:: What you should do ::
Reproduce every entry below precisely; do not include the pictures.

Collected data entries
---------------
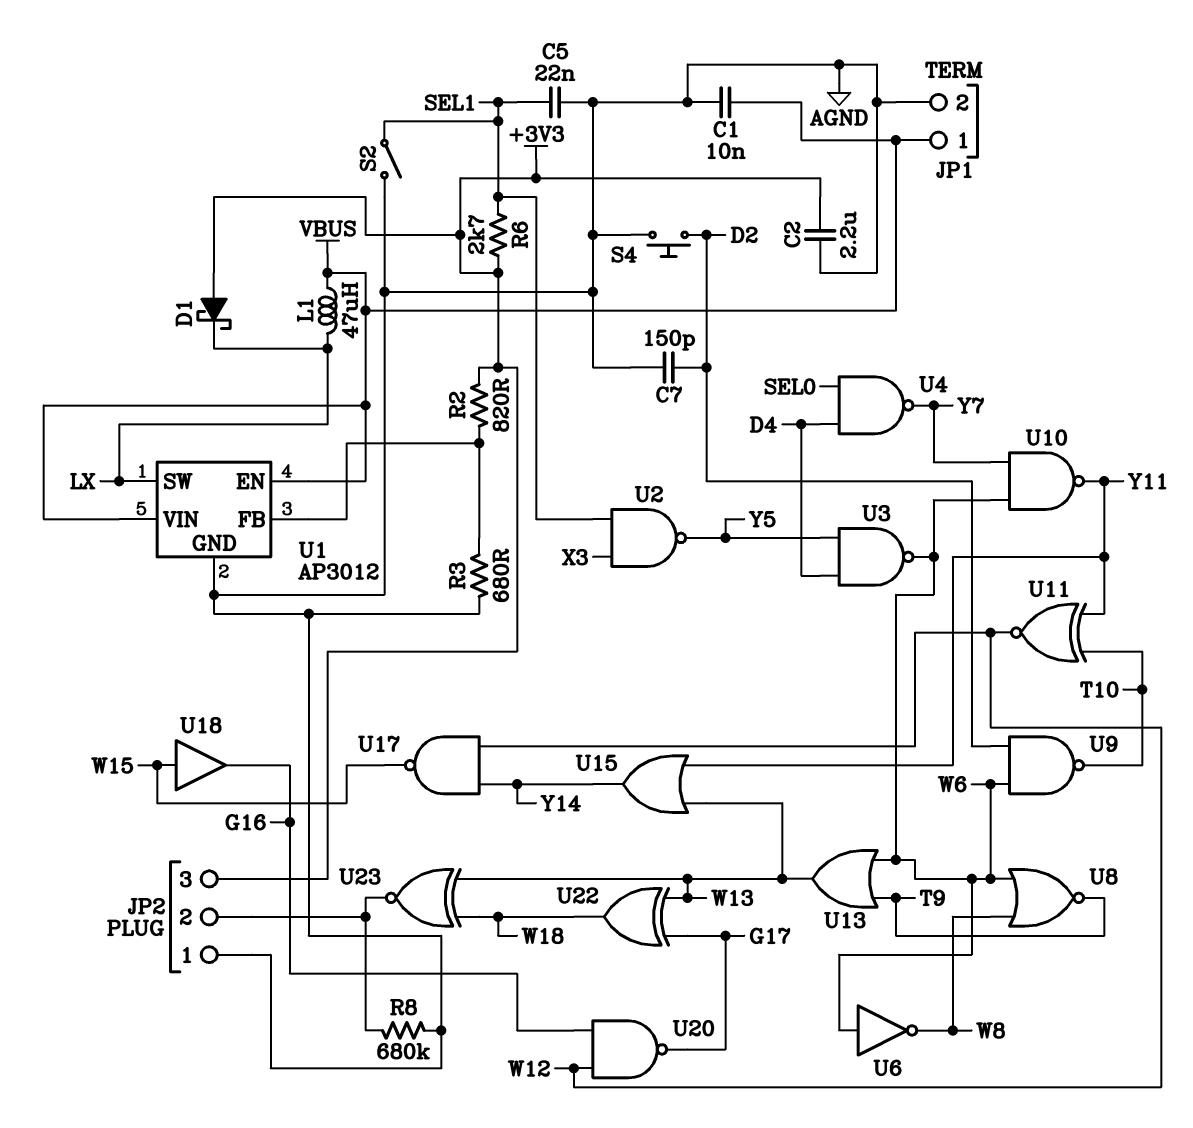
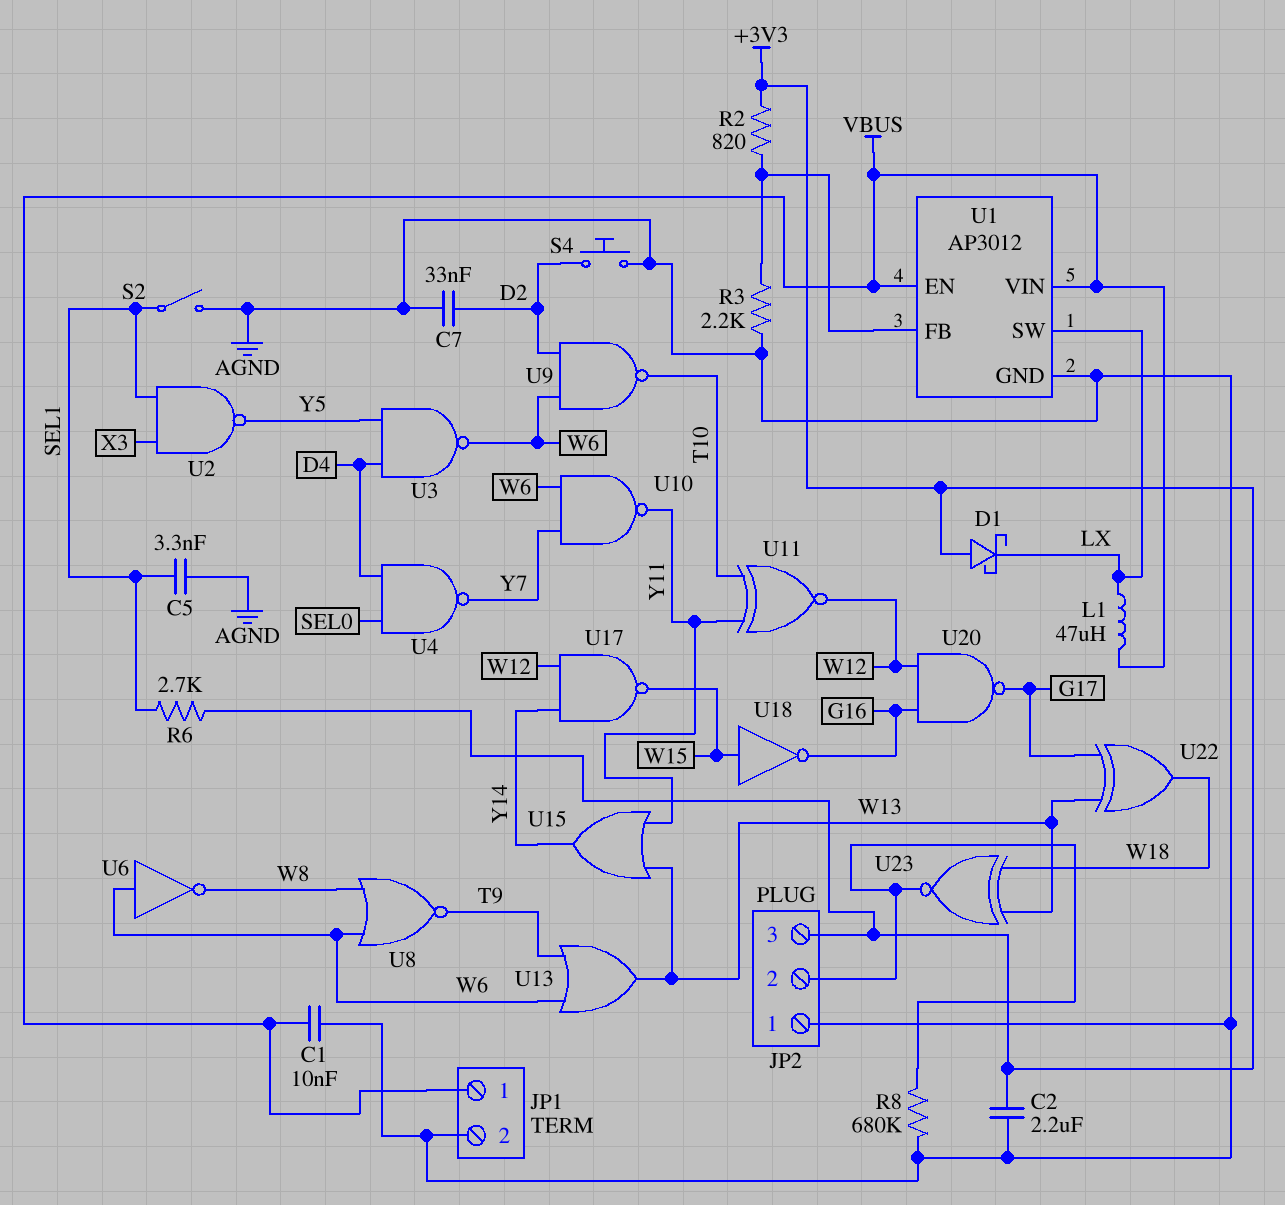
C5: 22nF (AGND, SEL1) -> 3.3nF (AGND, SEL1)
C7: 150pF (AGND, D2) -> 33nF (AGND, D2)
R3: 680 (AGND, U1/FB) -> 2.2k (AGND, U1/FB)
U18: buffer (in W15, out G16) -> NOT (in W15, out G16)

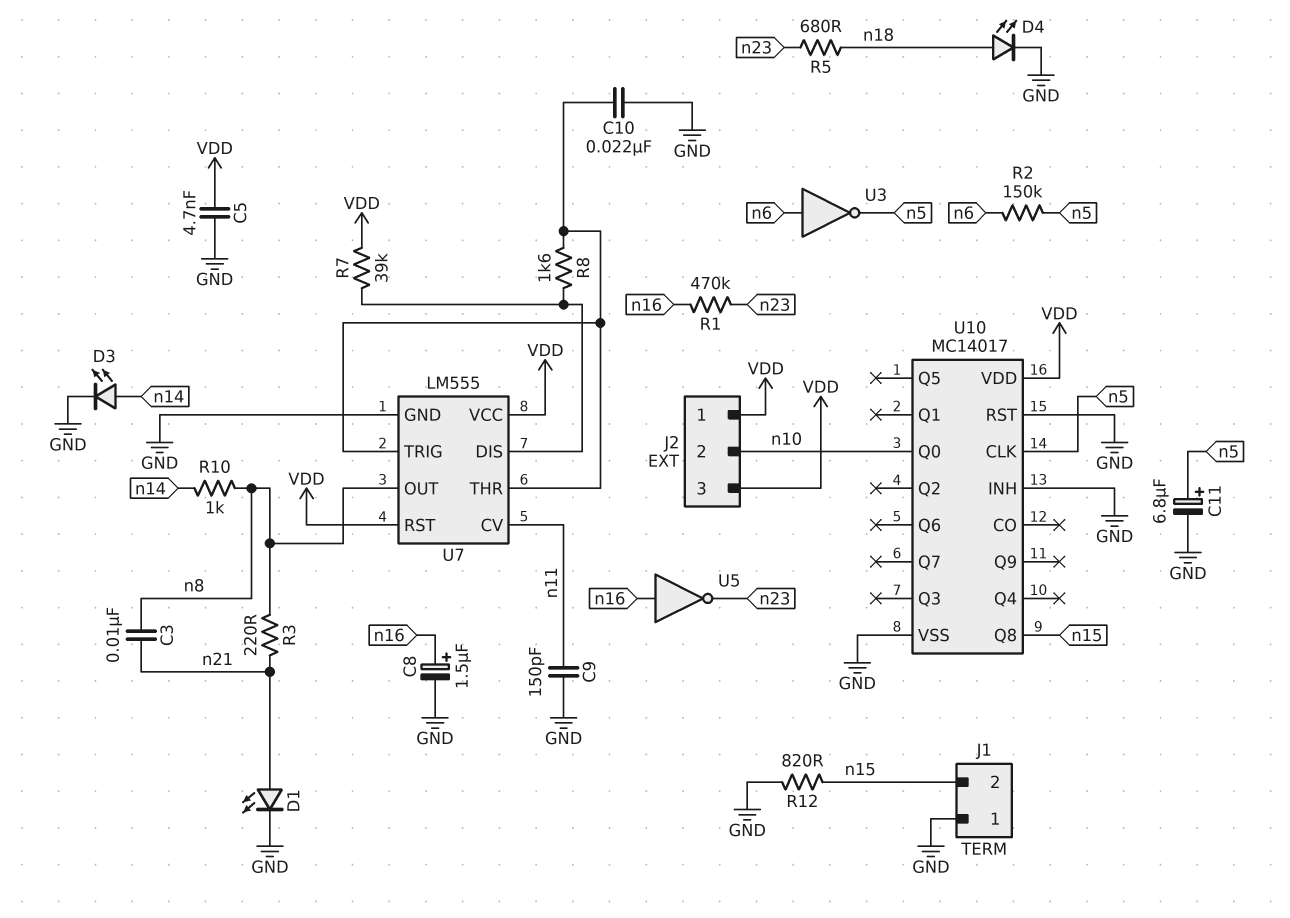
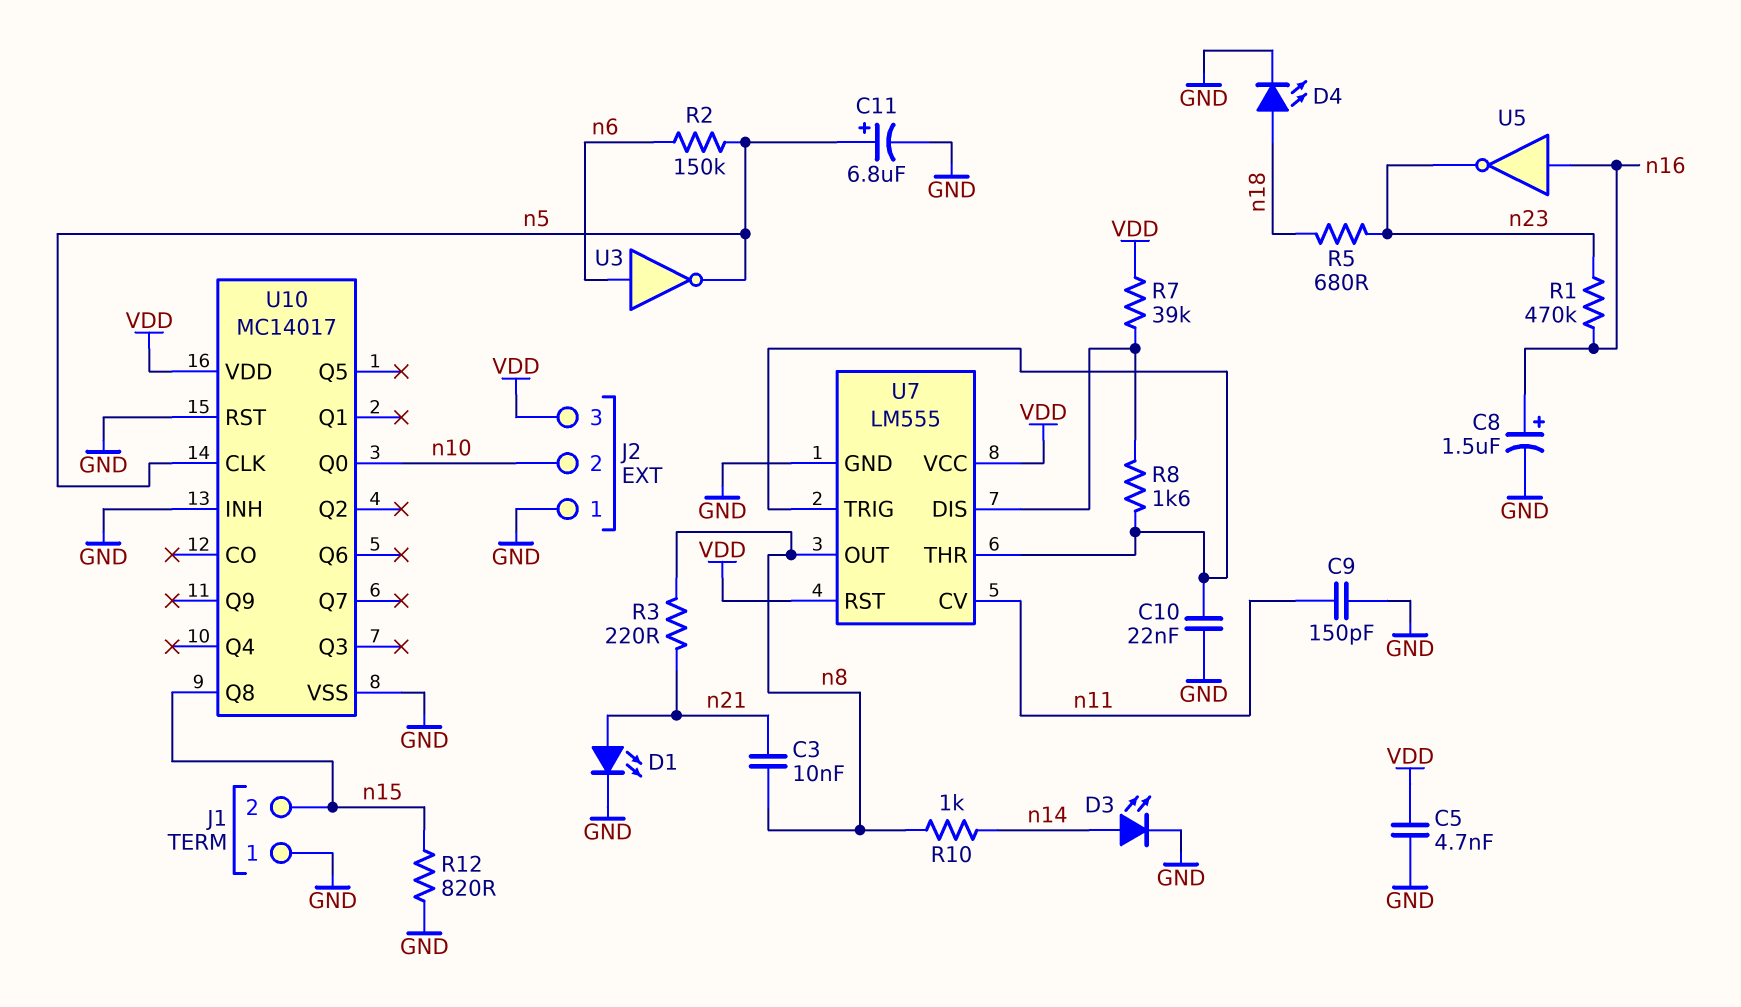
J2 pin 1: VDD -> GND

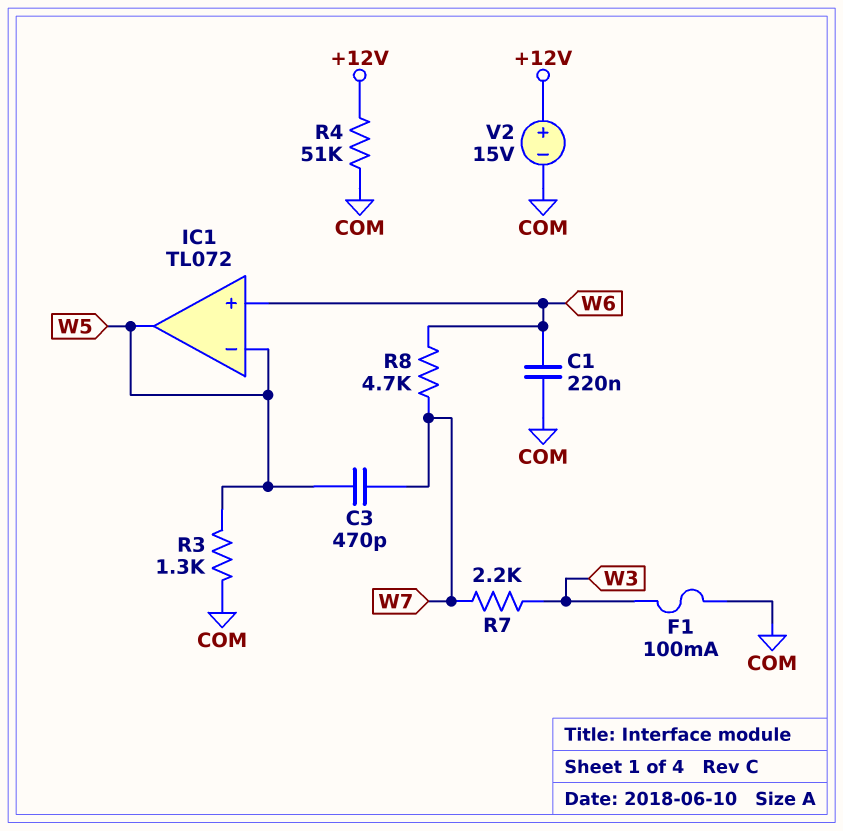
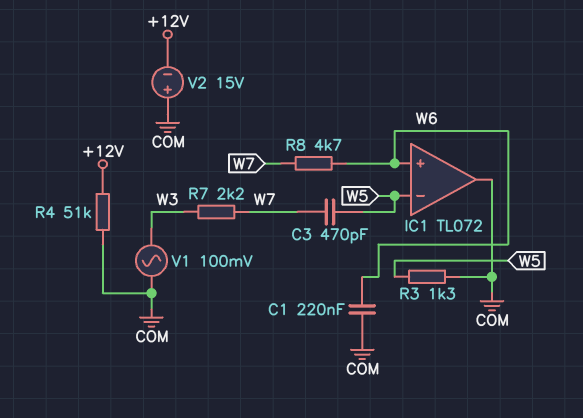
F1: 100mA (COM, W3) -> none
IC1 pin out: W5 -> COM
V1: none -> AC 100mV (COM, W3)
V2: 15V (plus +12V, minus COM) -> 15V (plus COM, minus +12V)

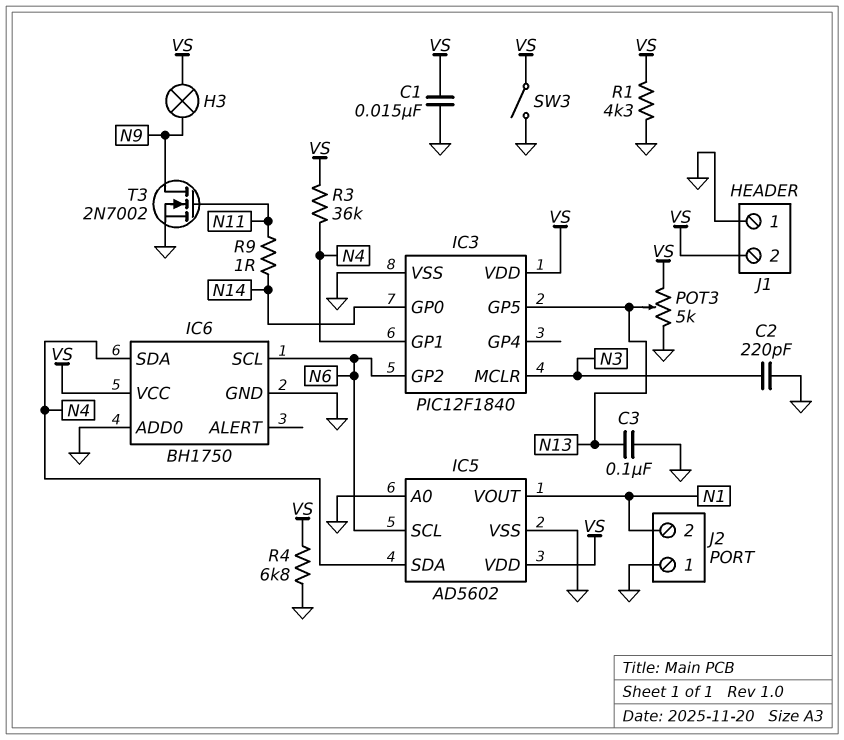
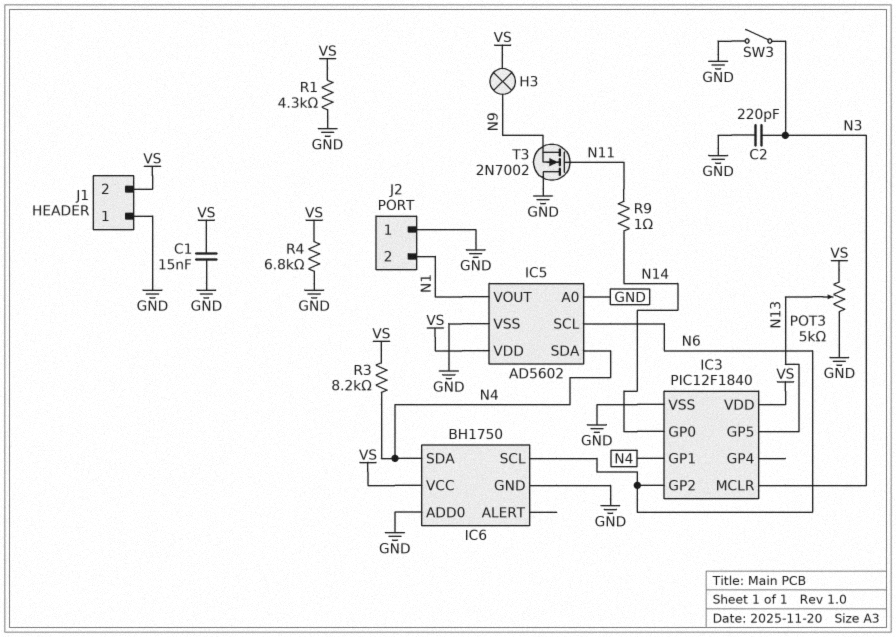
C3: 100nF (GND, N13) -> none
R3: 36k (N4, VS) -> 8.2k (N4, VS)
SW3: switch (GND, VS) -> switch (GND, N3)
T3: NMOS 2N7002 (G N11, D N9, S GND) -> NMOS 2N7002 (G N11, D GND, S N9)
---------------
:: Expected output ::
C5: 22nF (AGND, SEL1) -> 3.3nF (AGND, SEL1)
C7: 150pF (AGND, D2) -> 33nF (AGND, D2)
R3: 680 (AGND, U1/FB) -> 2.2k (AGND, U1/FB)
U18: buffer (in W15, out G16) -> NOT (in W15, out G16)

J2 pin 1: VDD -> GND

F1: 100mA (COM, W3) -> none
IC1 pin out: W5 -> COM
V1: none -> AC 100mV (COM, W3)
V2: 15V (plus +12V, minus COM) -> 15V (plus COM, minus +12V)

C3: 100nF (GND, N13) -> none
R3: 36k (N4, VS) -> 8.2k (N4, VS)
SW3: switch (GND, VS) -> switch (GND, N3)
T3: NMOS 2N7002 (G N11, D N9, S GND) -> NMOS 2N7002 (G N11, D GND, S N9)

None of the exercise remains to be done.